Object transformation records
☆ ☆ ☆ ☆

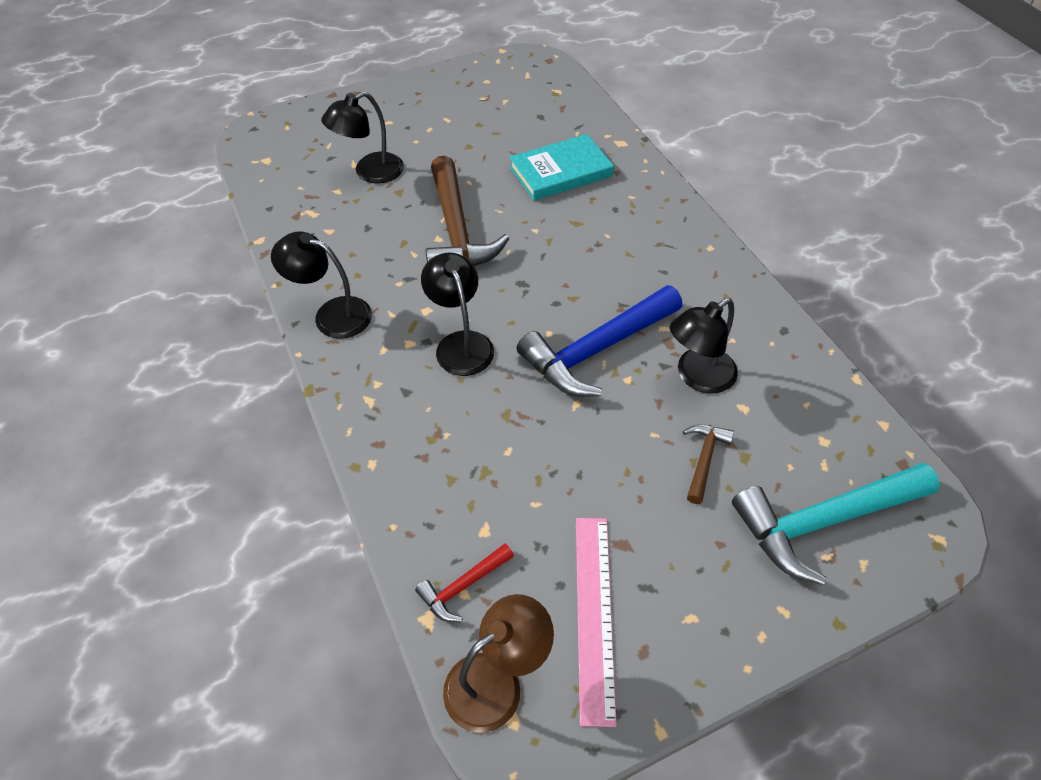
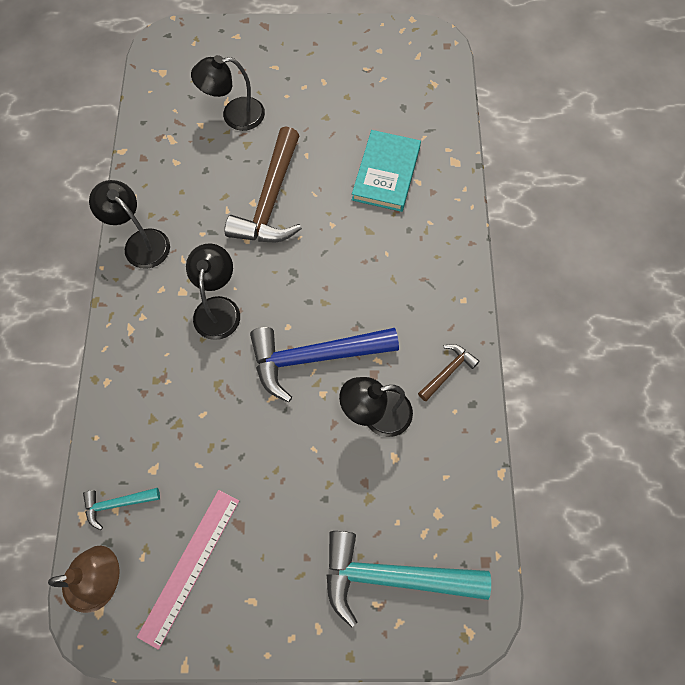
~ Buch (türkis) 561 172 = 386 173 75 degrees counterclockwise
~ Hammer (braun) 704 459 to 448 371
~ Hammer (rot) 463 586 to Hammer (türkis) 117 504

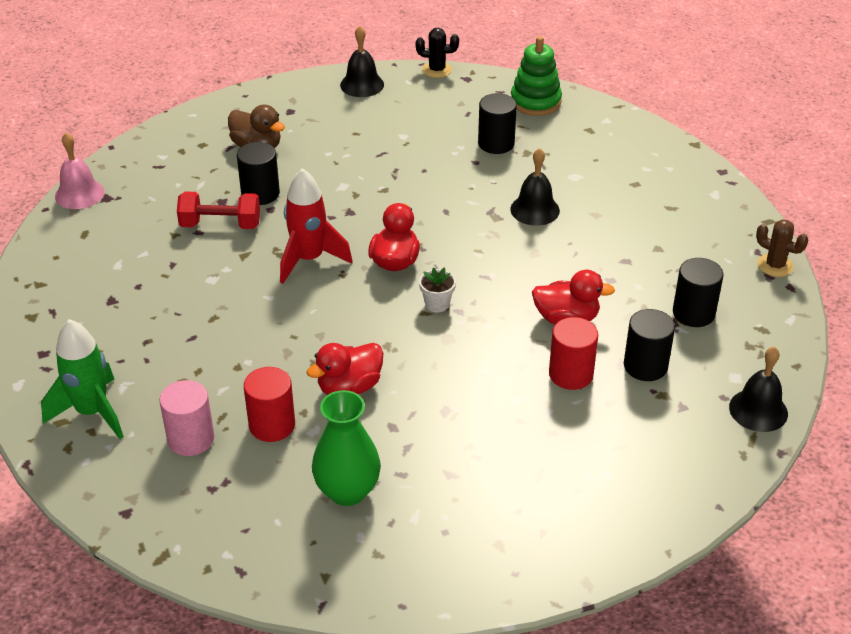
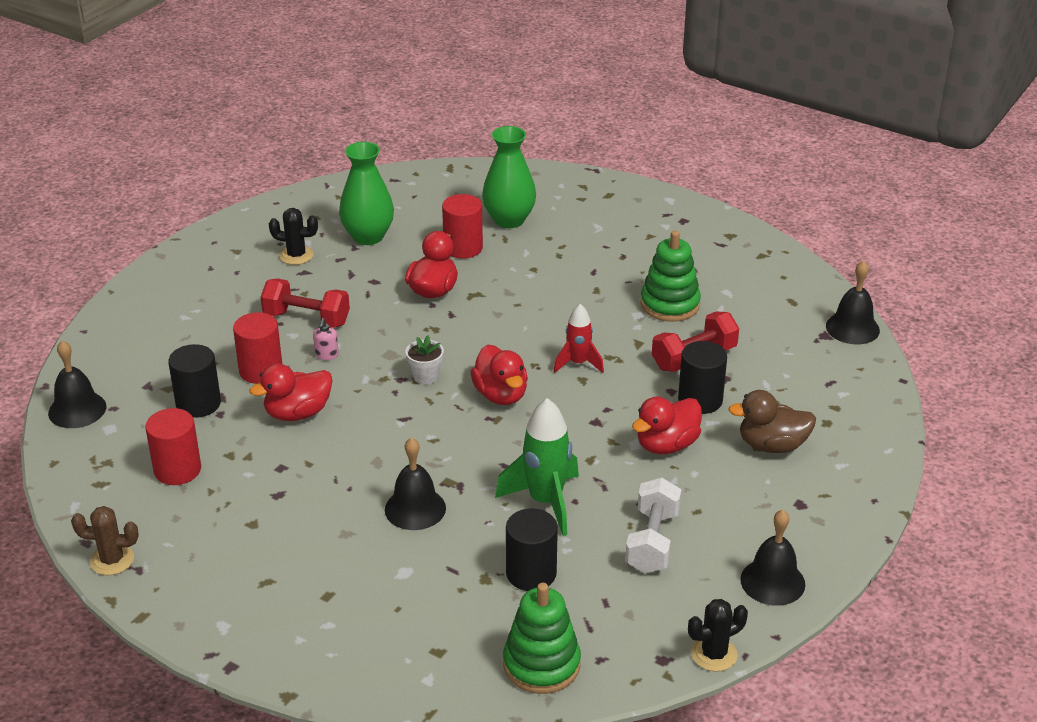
~ Glocke (rosa) 79 194 to Glocke (schwarz) 852 328
~ Rakete (rot) 309 259 = 578 363 x0.61
~ Vollzylinder (schwarz) 693 313 to Vollzylinder (rot) 177 470
~ Rakete (grün) 92 412 to 545 502
~ Vollzylinder (rosa) 191 439 to Vase (grün) 509 220
+ Kaktus (schwarz) 296 255
+ Stapelspielzeug (grün) 670 304
+ Hantel (rot) 306 319
+ Seifenspender (rosa) 326 355
+ Ente (rot) 666 445
+ Hantel (weiß) 652 542

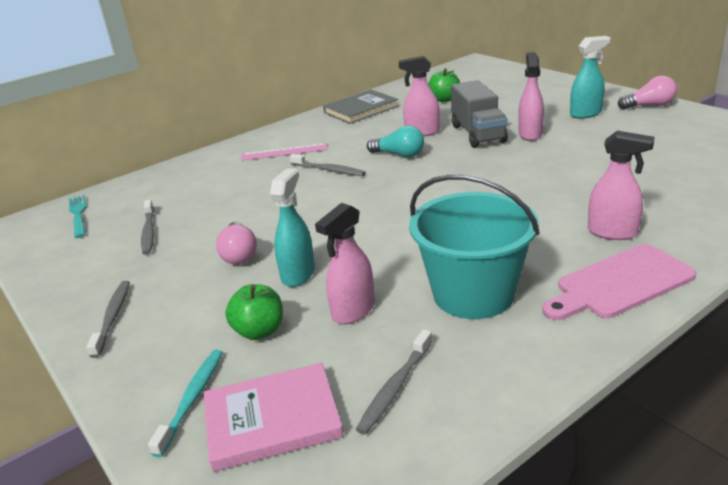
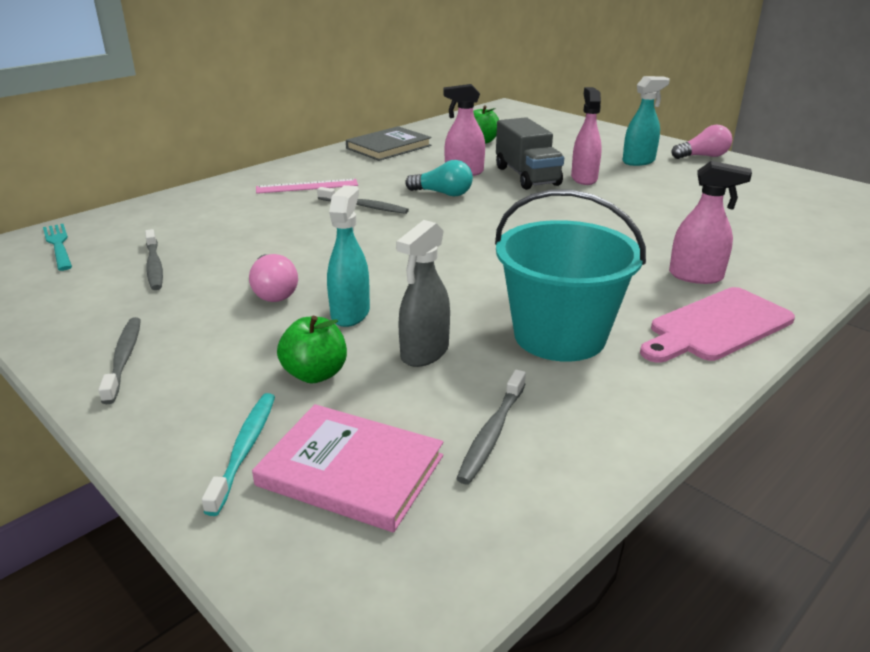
~ Sprühflasche (rosa) 353 311 to Sprühflasche (grau) 424 353
~ Buch (rosa) 272 419 = 351 470 45 degrees clockwise

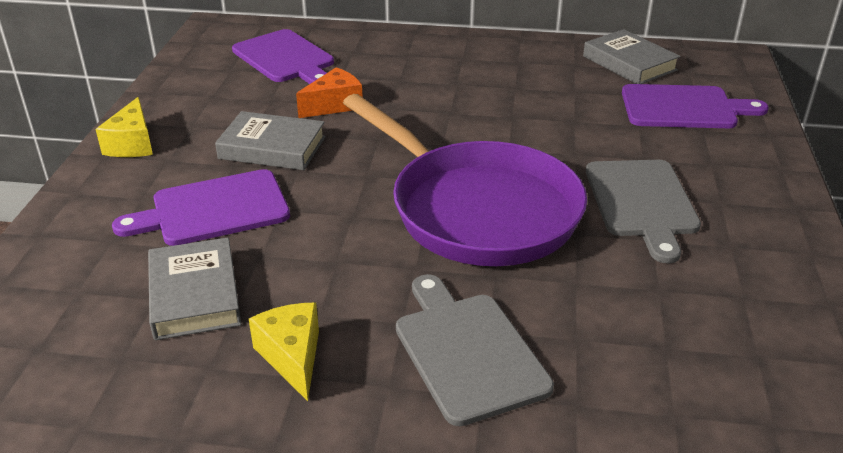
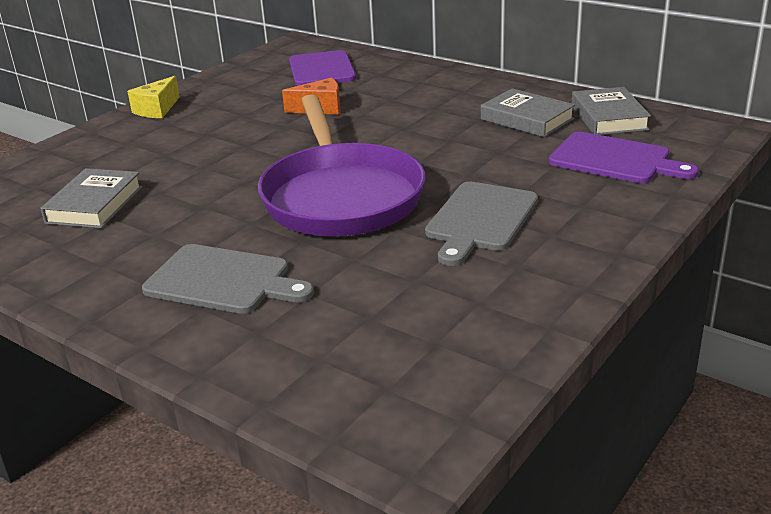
~ Buch (grau) 272 148 to 527 119
- Schneidebrett (lila) 213 209
~ Schneidebrett (grau) 467 351 = 223 280 105 degrees clockwise
- Käse (gelb) 292 357

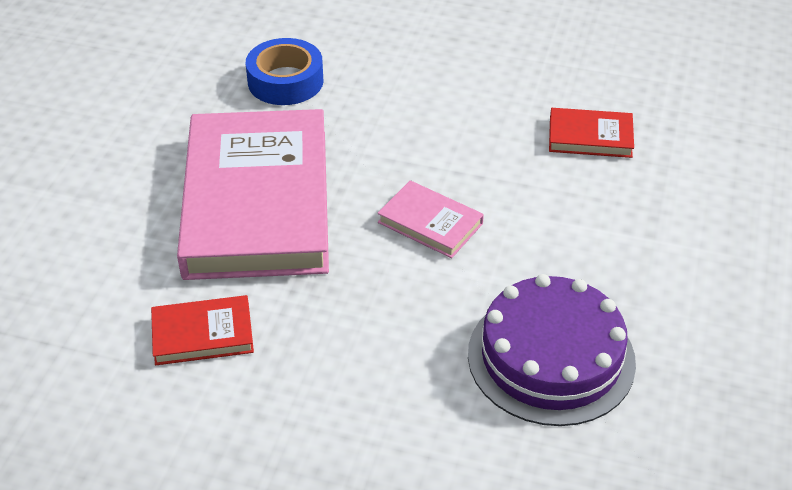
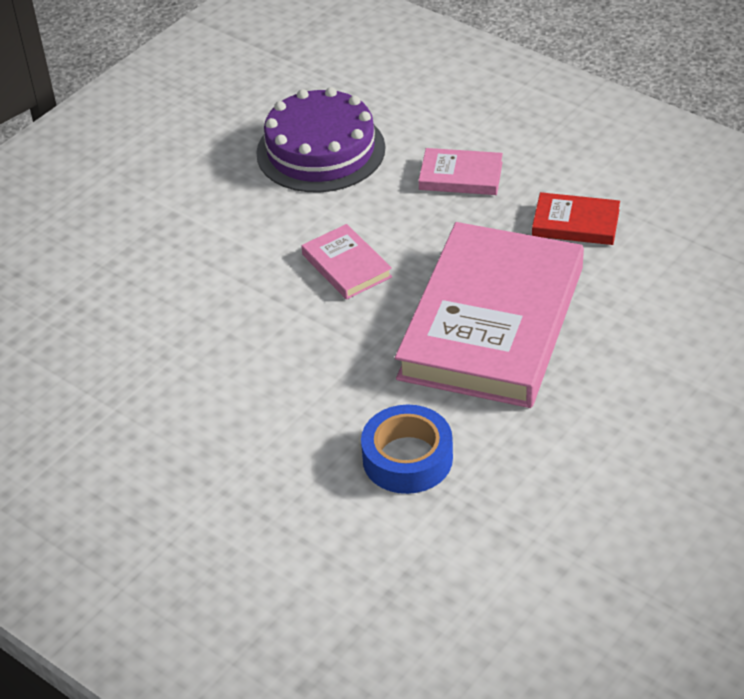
- Buch (rot) 590 137
+ Buch (rosa) 461 176

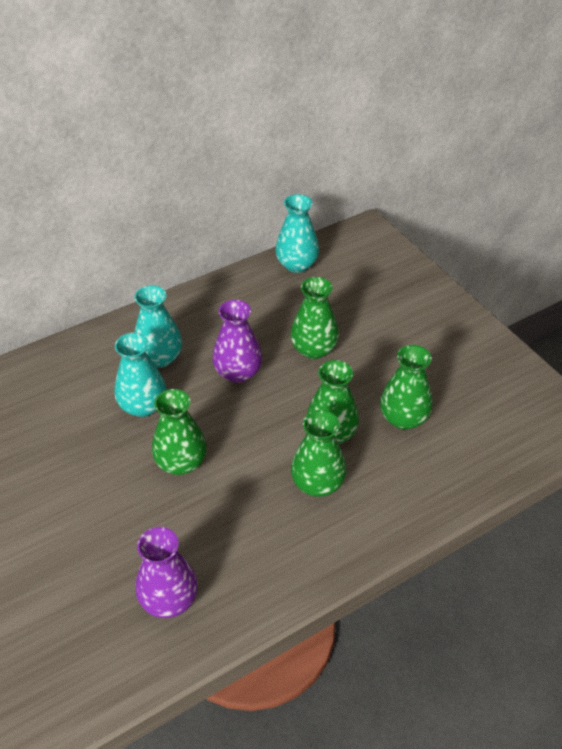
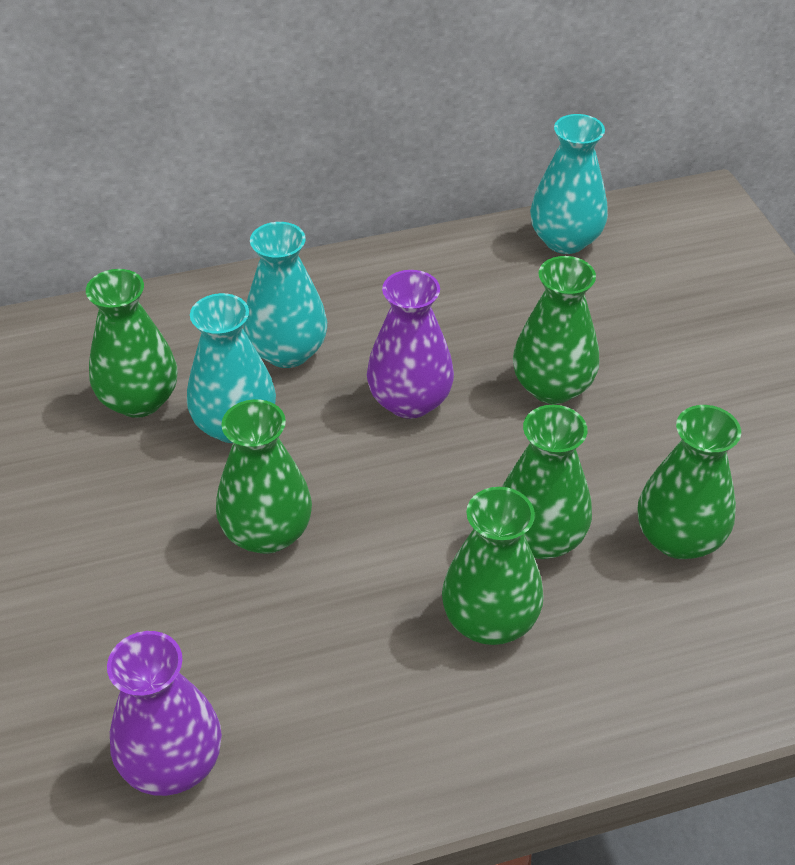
+ Vase (grün) 139 400

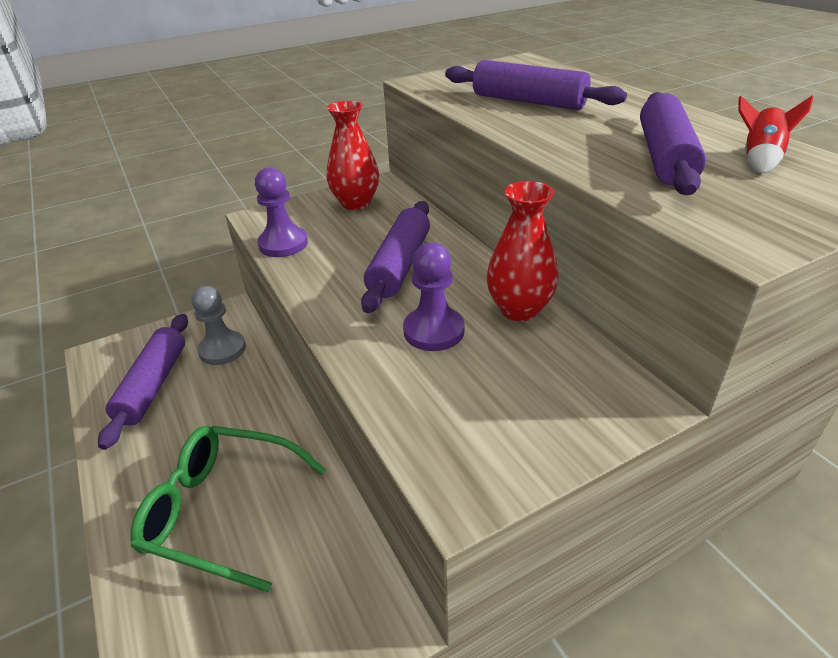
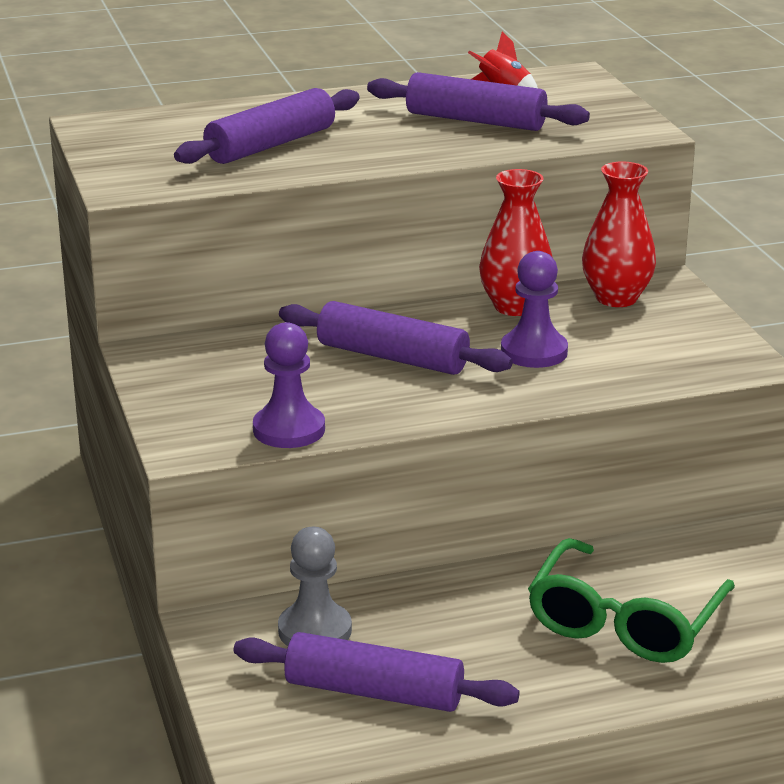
~ Vase (rot) 356 203 to 616 298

☆ ☆ ☆ ☆

(Activity)
Make a word-for-word copy of the entries, without any pictures.

(Solution to this task)
~ Buch (türkis) 561 172 = 386 173 75 degrees counterclockwise
~ Hammer (braun) 704 459 to 448 371
~ Hammer (rot) 463 586 to Hammer (türkis) 117 504

~ Glocke (rosa) 79 194 to Glocke (schwarz) 852 328
~ Rakete (rot) 309 259 = 578 363 x0.61
~ Vollzylinder (schwarz) 693 313 to Vollzylinder (rot) 177 470
~ Rakete (grün) 92 412 to 545 502
~ Vollzylinder (rosa) 191 439 to Vase (grün) 509 220
+ Kaktus (schwarz) 296 255
+ Stapelspielzeug (grün) 670 304
+ Hantel (rot) 306 319
+ Seifenspender (rosa) 326 355
+ Ente (rot) 666 445
+ Hantel (weiß) 652 542

~ Sprühflasche (rosa) 353 311 to Sprühflasche (grau) 424 353
~ Buch (rosa) 272 419 = 351 470 45 degrees clockwise

~ Buch (grau) 272 148 to 527 119
- Schneidebrett (lila) 213 209
~ Schneidebrett (grau) 467 351 = 223 280 105 degrees clockwise
- Käse (gelb) 292 357

- Buch (rot) 590 137
+ Buch (rosa) 461 176

+ Vase (grün) 139 400

~ Vase (rot) 356 203 to 616 298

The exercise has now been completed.